● Work order
Print the records exactly as they are written.

● Records supplied
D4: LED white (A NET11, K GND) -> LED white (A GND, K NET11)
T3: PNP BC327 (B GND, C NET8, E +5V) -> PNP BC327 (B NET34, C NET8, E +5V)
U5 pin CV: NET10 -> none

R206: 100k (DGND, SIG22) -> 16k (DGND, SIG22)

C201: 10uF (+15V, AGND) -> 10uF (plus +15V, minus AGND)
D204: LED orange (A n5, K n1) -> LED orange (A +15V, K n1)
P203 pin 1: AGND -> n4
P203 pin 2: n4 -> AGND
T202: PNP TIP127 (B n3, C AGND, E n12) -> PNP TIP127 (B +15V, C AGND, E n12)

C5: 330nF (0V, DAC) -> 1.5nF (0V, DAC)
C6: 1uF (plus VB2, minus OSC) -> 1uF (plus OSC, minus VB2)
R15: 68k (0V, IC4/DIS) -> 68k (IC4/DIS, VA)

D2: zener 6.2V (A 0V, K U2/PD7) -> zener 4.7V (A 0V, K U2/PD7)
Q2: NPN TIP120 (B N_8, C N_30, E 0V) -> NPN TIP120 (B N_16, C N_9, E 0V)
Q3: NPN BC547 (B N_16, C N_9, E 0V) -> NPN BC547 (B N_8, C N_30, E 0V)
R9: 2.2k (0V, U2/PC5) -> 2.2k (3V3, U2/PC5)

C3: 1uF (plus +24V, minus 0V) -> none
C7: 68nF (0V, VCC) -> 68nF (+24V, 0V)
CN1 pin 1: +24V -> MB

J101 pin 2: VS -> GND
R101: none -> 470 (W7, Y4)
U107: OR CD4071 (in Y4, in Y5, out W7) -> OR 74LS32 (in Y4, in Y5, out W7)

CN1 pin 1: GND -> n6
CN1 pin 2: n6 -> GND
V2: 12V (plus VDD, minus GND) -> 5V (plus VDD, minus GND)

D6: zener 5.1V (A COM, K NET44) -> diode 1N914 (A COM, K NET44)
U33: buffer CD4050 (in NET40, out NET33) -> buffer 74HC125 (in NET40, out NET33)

● Exercise response
D4: LED white (A NET11, K GND) -> LED white (A GND, K NET11)
T3: PNP BC327 (B GND, C NET8, E +5V) -> PNP BC327 (B NET34, C NET8, E +5V)
U5 pin CV: NET10 -> none

R206: 100k (DGND, SIG22) -> 16k (DGND, SIG22)

C201: 10uF (+15V, AGND) -> 10uF (plus +15V, minus AGND)
D204: LED orange (A n5, K n1) -> LED orange (A +15V, K n1)
P203 pin 1: AGND -> n4
P203 pin 2: n4 -> AGND
T202: PNP TIP127 (B n3, C AGND, E n12) -> PNP TIP127 (B +15V, C AGND, E n12)

C5: 330nF (0V, DAC) -> 1.5nF (0V, DAC)
C6: 1uF (plus VB2, minus OSC) -> 1uF (plus OSC, minus VB2)
R15: 68k (0V, IC4/DIS) -> 68k (IC4/DIS, VA)

D2: zener 6.2V (A 0V, K U2/PD7) -> zener 4.7V (A 0V, K U2/PD7)
Q2: NPN TIP120 (B N_8, C N_30, E 0V) -> NPN TIP120 (B N_16, C N_9, E 0V)
Q3: NPN BC547 (B N_16, C N_9, E 0V) -> NPN BC547 (B N_8, C N_30, E 0V)
R9: 2.2k (0V, U2/PC5) -> 2.2k (3V3, U2/PC5)

C3: 1uF (plus +24V, minus 0V) -> none
C7: 68nF (0V, VCC) -> 68nF (+24V, 0V)
CN1 pin 1: +24V -> MB

J101 pin 2: VS -> GND
R101: none -> 470 (W7, Y4)
U107: OR CD4071 (in Y4, in Y5, out W7) -> OR 74LS32 (in Y4, in Y5, out W7)

CN1 pin 1: GND -> n6
CN1 pin 2: n6 -> GND
V2: 12V (plus VDD, minus GND) -> 5V (plus VDD, minus GND)

D6: zener 5.1V (A COM, K NET44) -> diode 1N914 (A COM, K NET44)
U33: buffer CD4050 (in NET40, out NET33) -> buffer 74HC125 (in NET40, out NET33)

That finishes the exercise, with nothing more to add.